WHAT IS EXPECTED → Print every line of the listing below, starting with the line that holds "L2: none -> 15mH (+24V, LX)" and going on through the line that holds "SW1: button (5V, RESET)", both included, and print nothing else.
○ ○ ○ ○ ○ ○ ○
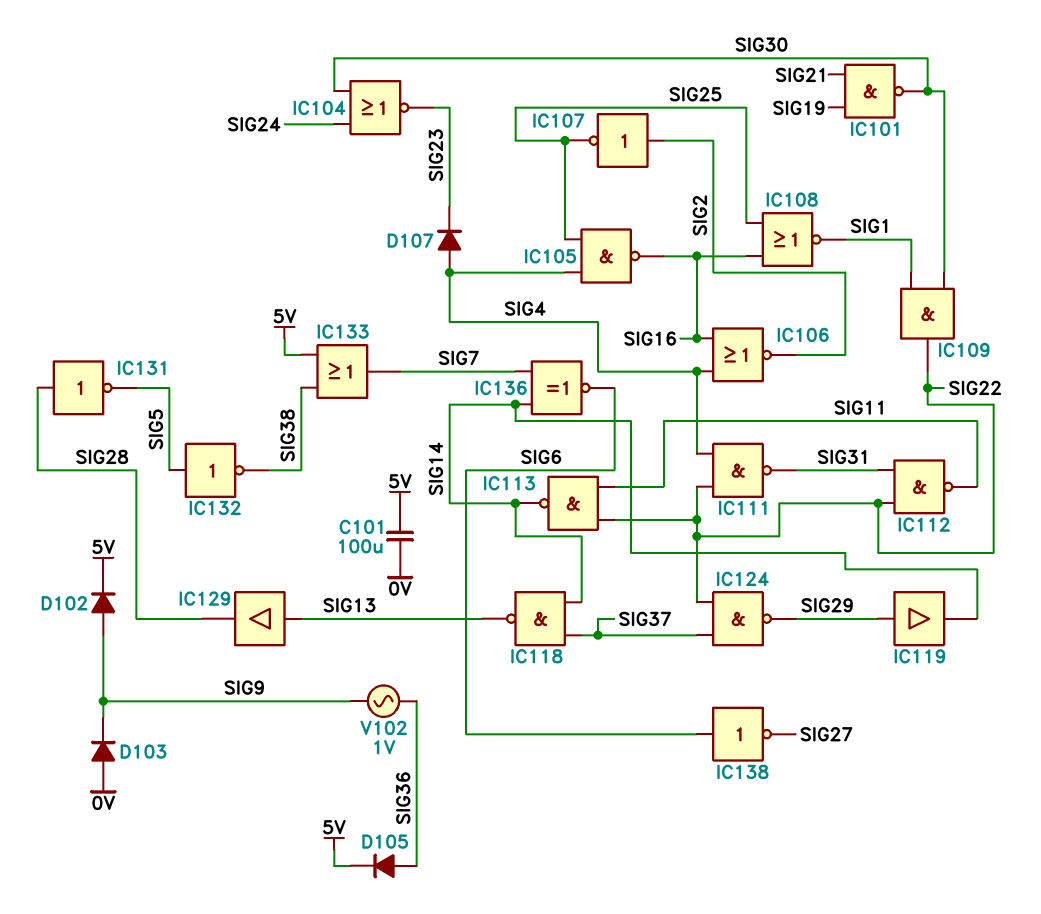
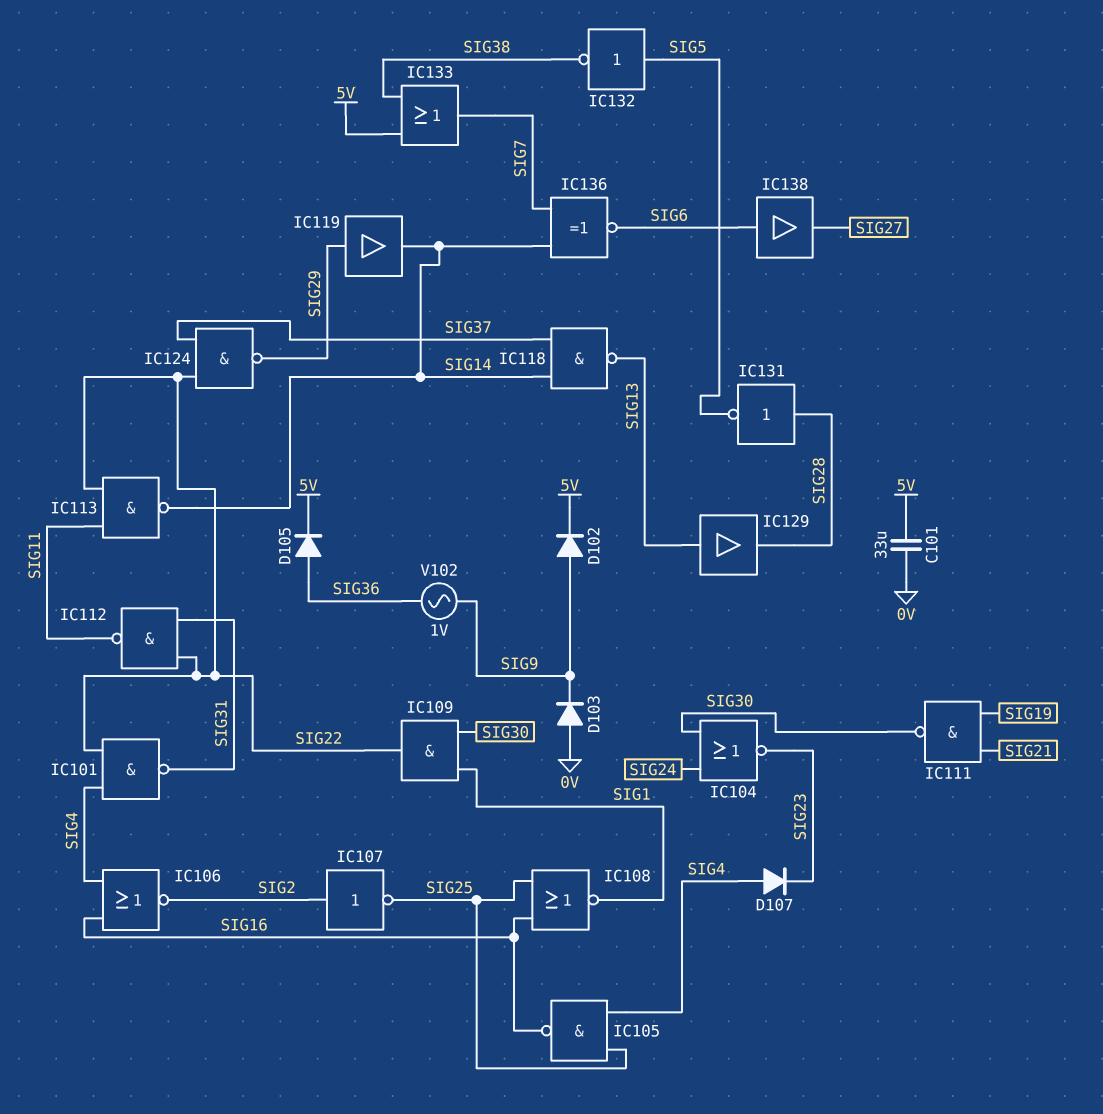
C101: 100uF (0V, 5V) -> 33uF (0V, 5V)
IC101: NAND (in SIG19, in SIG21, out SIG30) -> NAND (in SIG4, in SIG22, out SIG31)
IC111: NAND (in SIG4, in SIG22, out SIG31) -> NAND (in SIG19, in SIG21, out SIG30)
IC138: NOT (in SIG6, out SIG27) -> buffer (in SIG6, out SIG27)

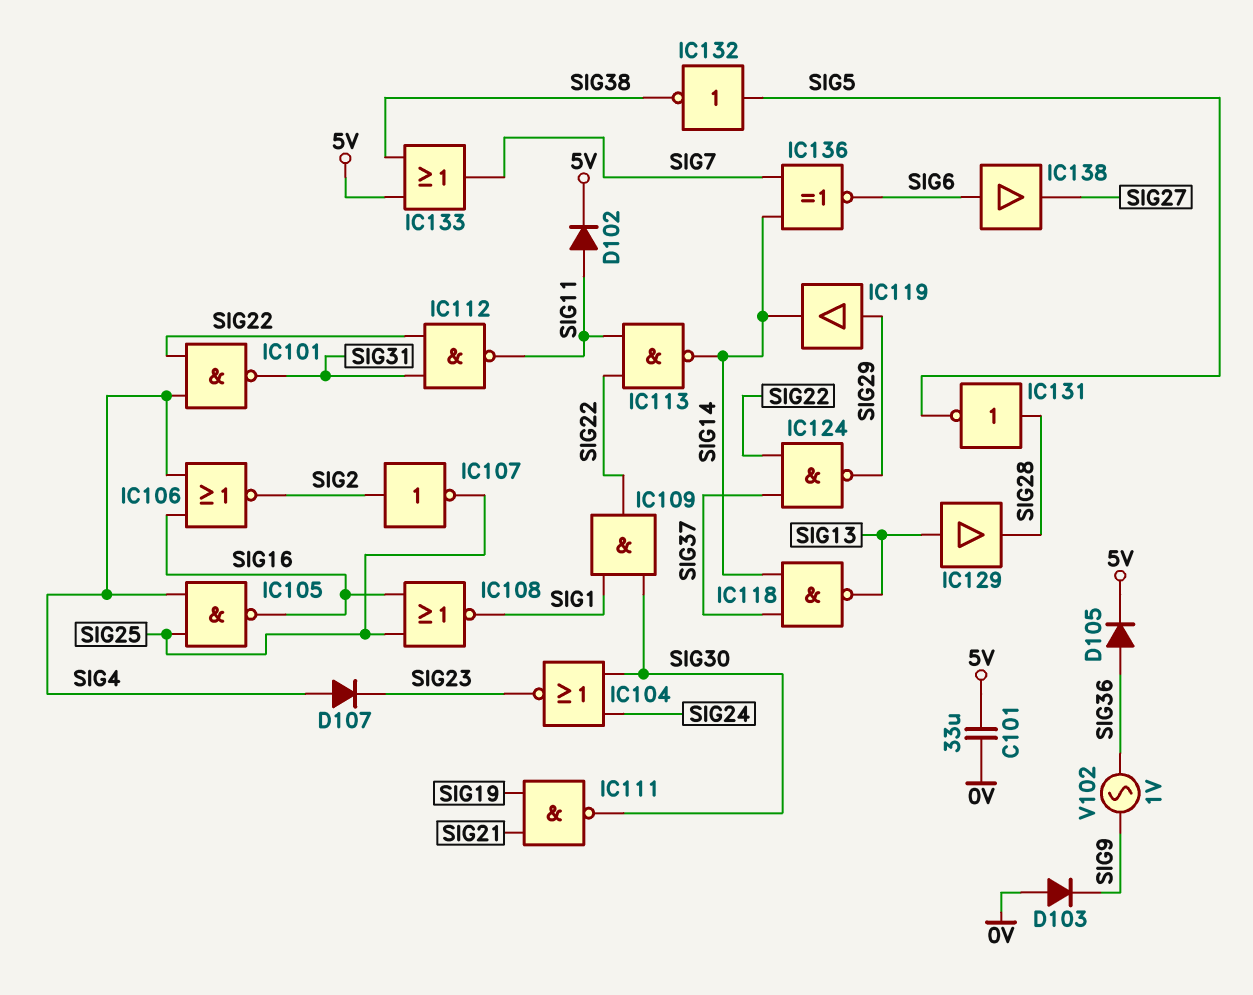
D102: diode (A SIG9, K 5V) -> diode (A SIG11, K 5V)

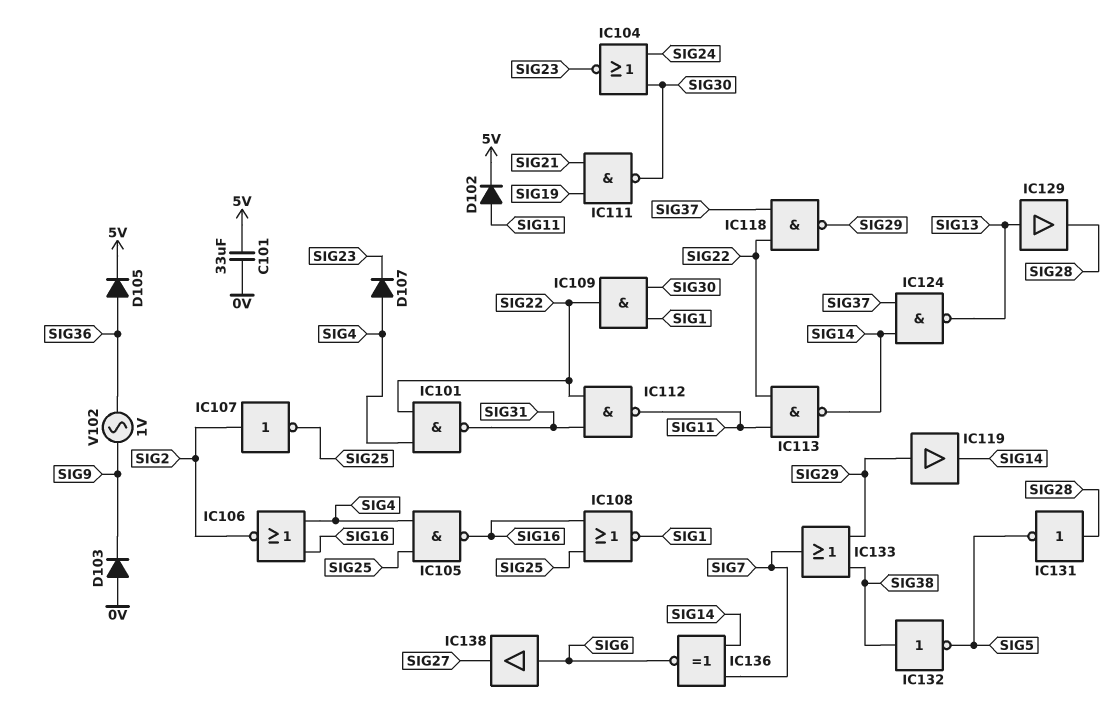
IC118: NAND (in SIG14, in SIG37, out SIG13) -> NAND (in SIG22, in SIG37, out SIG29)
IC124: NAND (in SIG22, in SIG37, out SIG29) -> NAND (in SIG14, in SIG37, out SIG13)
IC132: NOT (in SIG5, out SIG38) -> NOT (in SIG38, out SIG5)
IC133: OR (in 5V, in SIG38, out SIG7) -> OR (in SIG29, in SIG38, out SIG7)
○ ○ ○ ○ ○ ○ ○
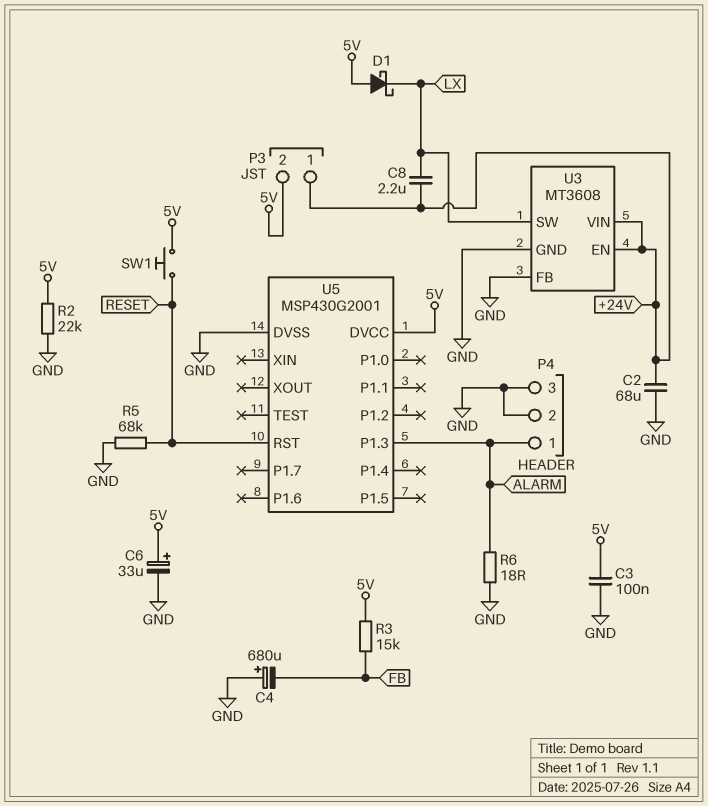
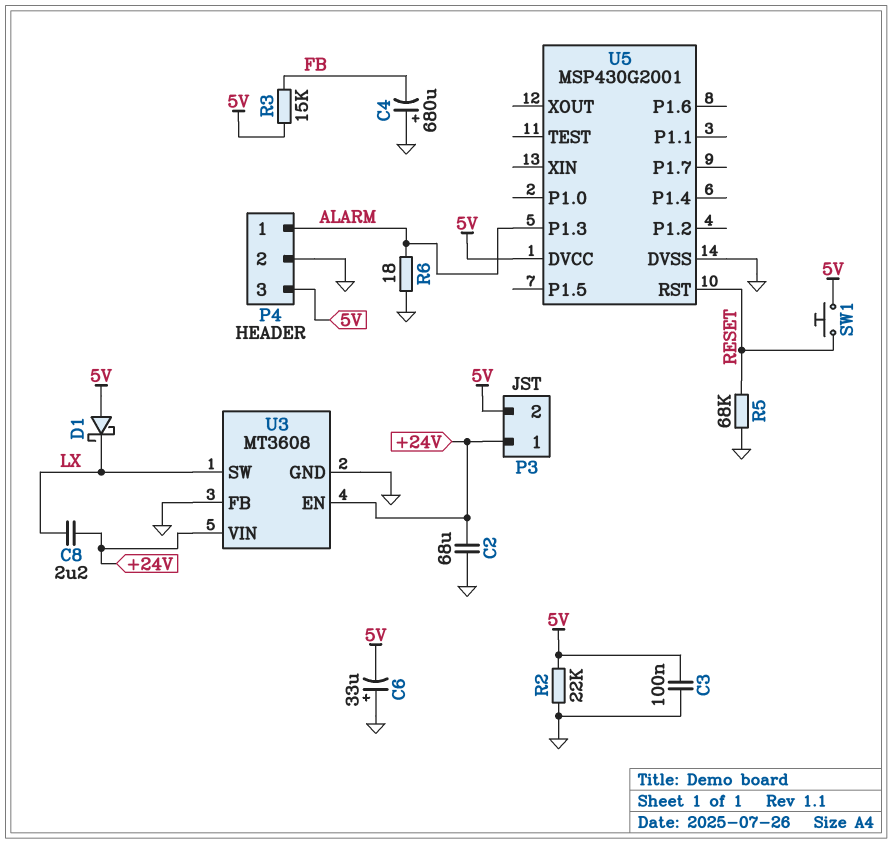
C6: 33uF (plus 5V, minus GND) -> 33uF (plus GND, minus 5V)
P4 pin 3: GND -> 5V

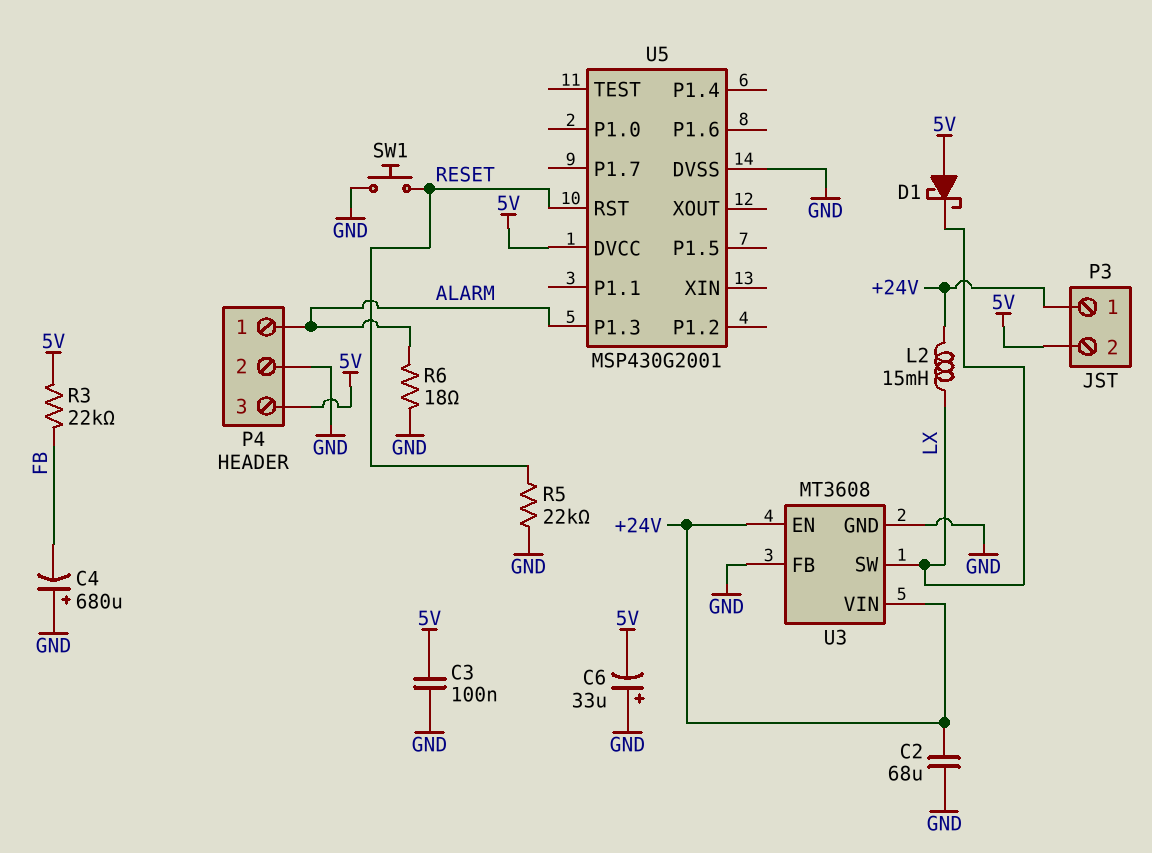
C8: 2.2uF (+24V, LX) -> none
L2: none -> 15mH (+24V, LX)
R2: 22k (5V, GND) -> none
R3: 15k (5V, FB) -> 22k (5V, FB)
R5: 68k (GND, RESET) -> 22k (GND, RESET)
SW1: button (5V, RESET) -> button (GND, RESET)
○ ○ ○ ○ ○ ○ ○
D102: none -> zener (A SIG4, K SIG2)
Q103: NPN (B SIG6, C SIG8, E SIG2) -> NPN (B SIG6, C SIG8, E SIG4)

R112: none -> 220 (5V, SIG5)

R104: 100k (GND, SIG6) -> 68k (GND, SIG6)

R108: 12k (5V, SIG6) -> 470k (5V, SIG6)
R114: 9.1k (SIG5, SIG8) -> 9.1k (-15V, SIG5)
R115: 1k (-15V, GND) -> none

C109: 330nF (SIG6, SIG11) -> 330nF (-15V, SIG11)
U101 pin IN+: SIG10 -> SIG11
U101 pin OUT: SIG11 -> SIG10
○ ○ ○ ○ ○ ○ ○
WRITTEN RESPONSE →
L2: none -> 15mH (+24V, LX)
R2: 22k (5V, GND) -> none
R3: 15k (5V, FB) -> 22k (5V, FB)
R5: 68k (GND, RESET) -> 22k (GND, RESET)
SW1: button (5V, RESET) -> button (GND, RESET)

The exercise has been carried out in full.